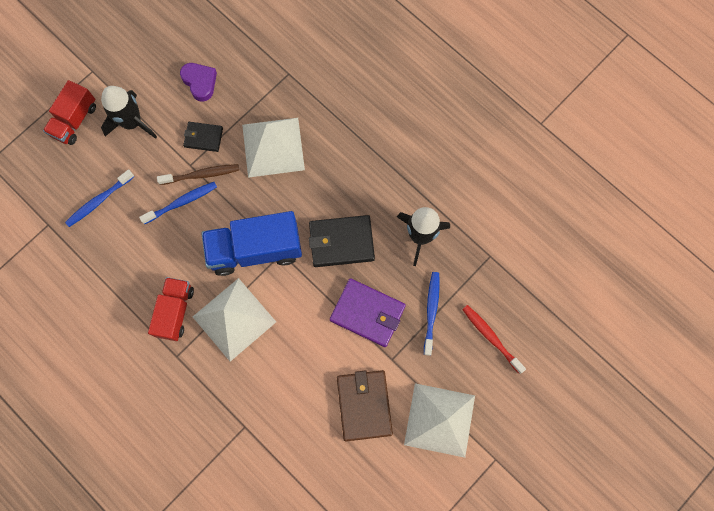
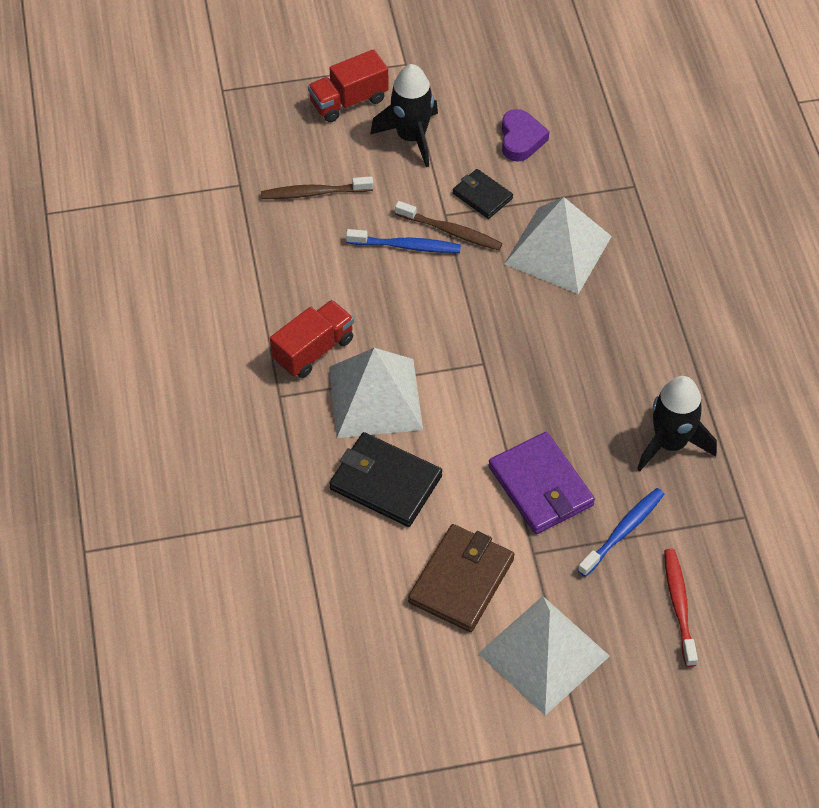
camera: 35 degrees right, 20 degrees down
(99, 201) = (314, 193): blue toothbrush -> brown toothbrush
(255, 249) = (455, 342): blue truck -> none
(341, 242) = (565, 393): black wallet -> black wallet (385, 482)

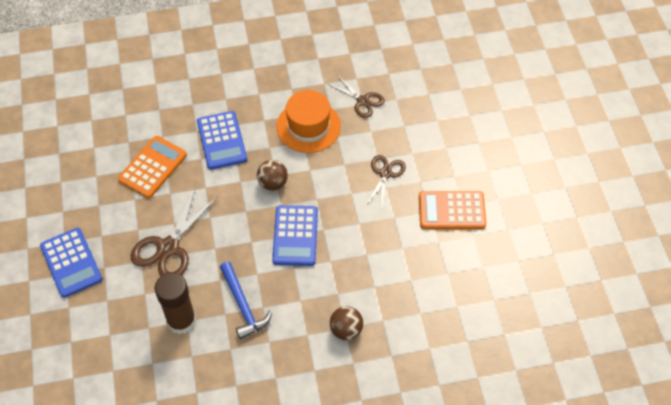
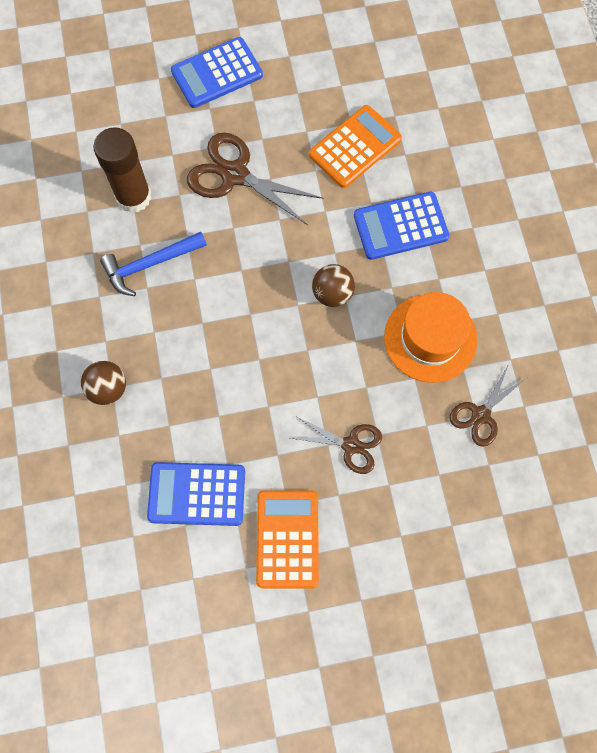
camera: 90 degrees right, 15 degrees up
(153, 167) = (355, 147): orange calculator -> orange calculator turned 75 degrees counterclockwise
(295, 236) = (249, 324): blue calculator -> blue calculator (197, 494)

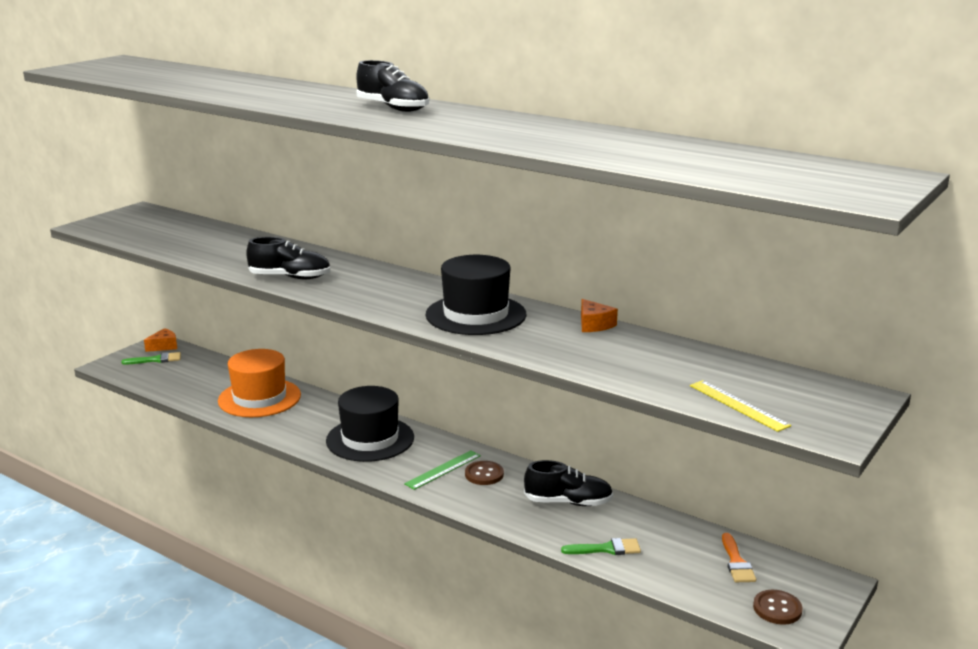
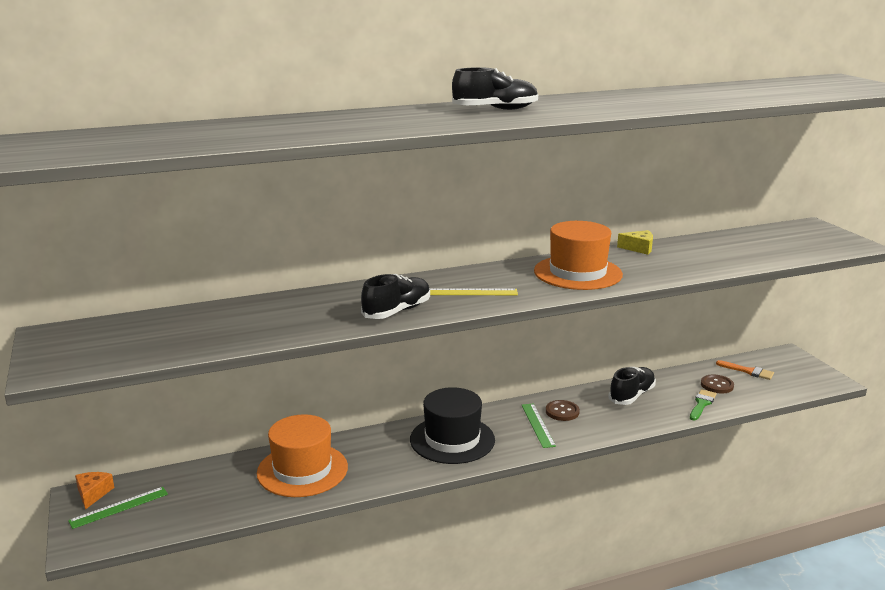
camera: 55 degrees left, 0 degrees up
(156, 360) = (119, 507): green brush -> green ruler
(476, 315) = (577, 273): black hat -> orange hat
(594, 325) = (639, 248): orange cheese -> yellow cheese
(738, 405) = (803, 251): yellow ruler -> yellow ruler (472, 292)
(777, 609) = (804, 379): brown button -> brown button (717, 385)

- - -

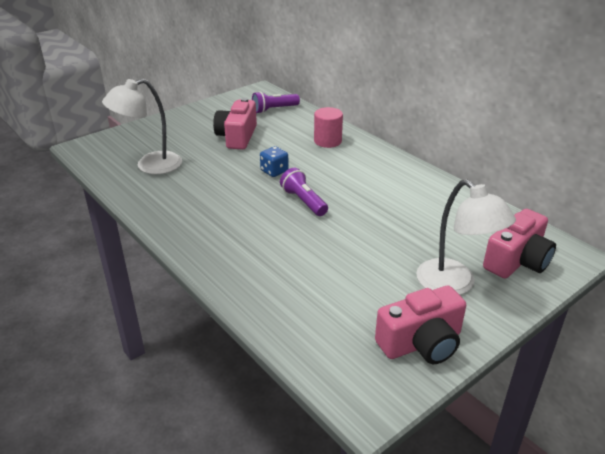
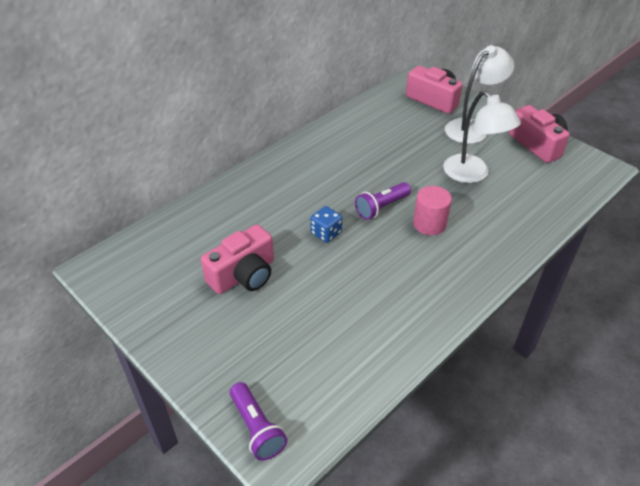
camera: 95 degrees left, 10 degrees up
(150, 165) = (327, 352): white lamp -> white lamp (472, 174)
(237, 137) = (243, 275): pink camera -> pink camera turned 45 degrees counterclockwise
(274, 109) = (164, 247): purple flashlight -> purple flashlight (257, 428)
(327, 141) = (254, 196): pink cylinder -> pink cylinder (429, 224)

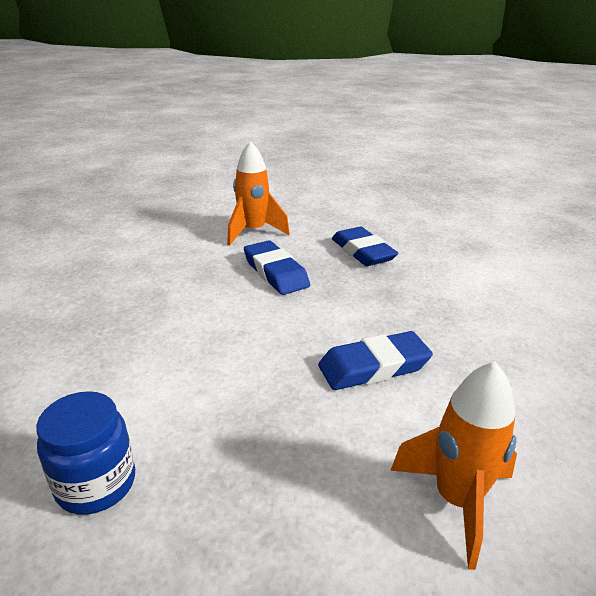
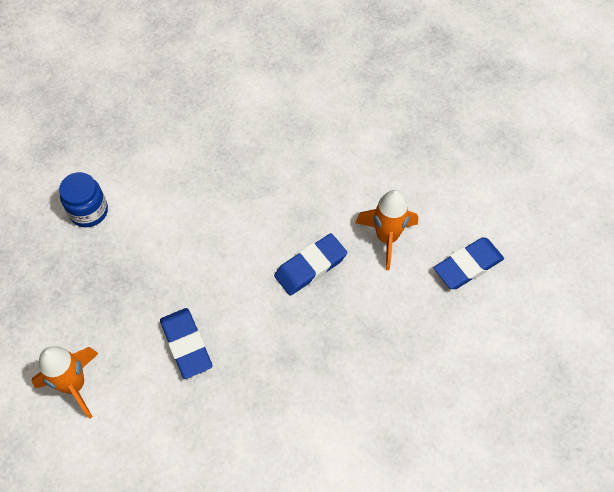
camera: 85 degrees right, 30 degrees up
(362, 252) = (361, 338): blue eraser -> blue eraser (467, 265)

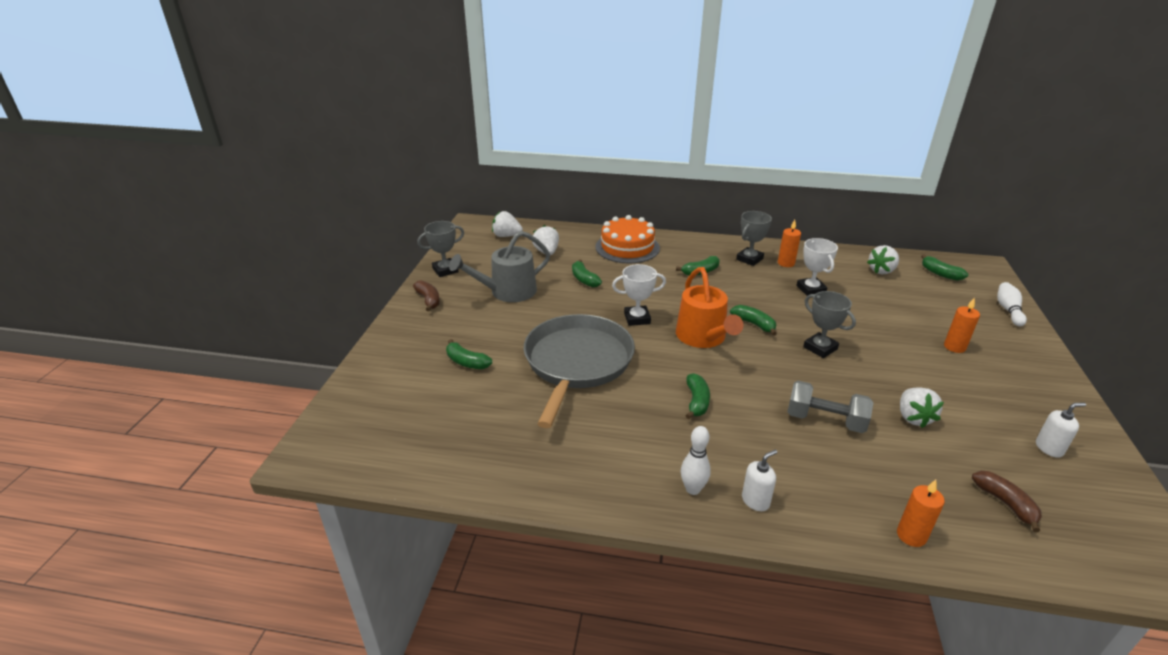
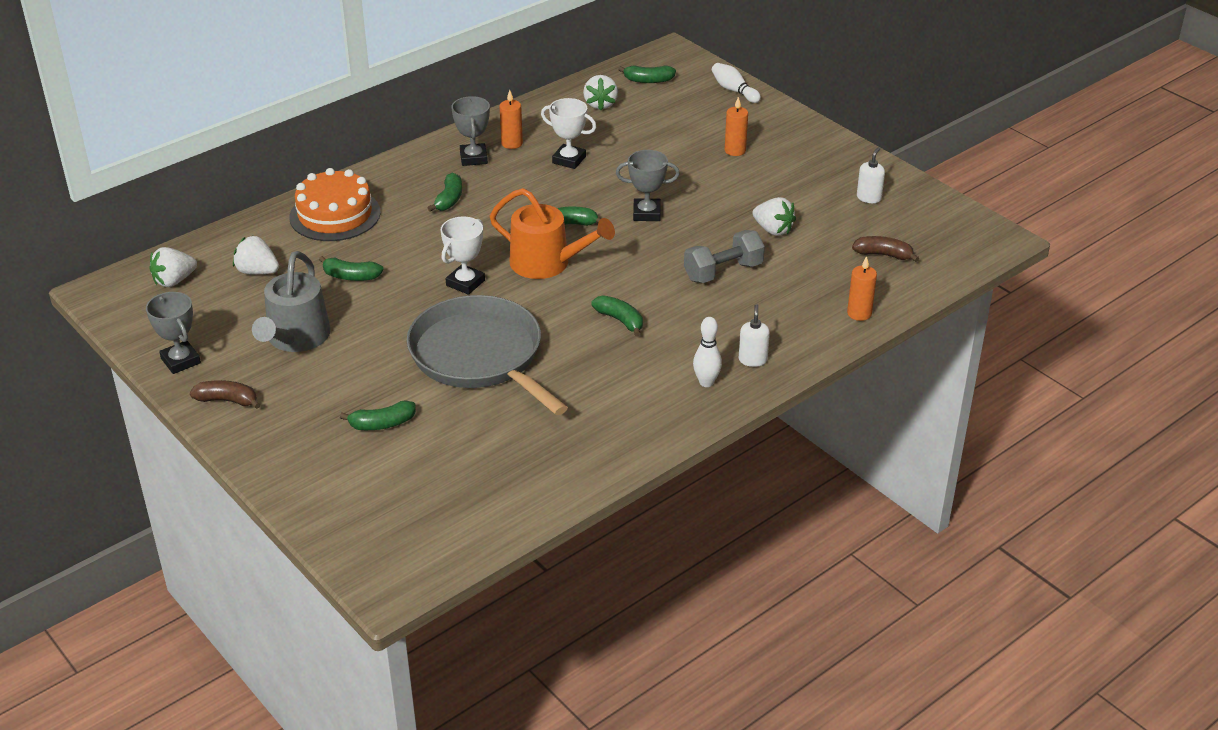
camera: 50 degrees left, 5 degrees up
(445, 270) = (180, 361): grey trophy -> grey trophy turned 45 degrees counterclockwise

- - -

Brief: Work from the entries above. Set down exactly and only the lines from the line with "(362, 252) = (361, 338): blue" to the line with "(445, 270) = (180, 361): grey", both included, and leave the pictures out.

Result for this task:
(362, 252) = (361, 338): blue eraser -> blue eraser (467, 265)

camera: 50 degrees left, 5 degrees up
(445, 270) = (180, 361): grey trophy -> grey trophy turned 45 degrees counterclockwise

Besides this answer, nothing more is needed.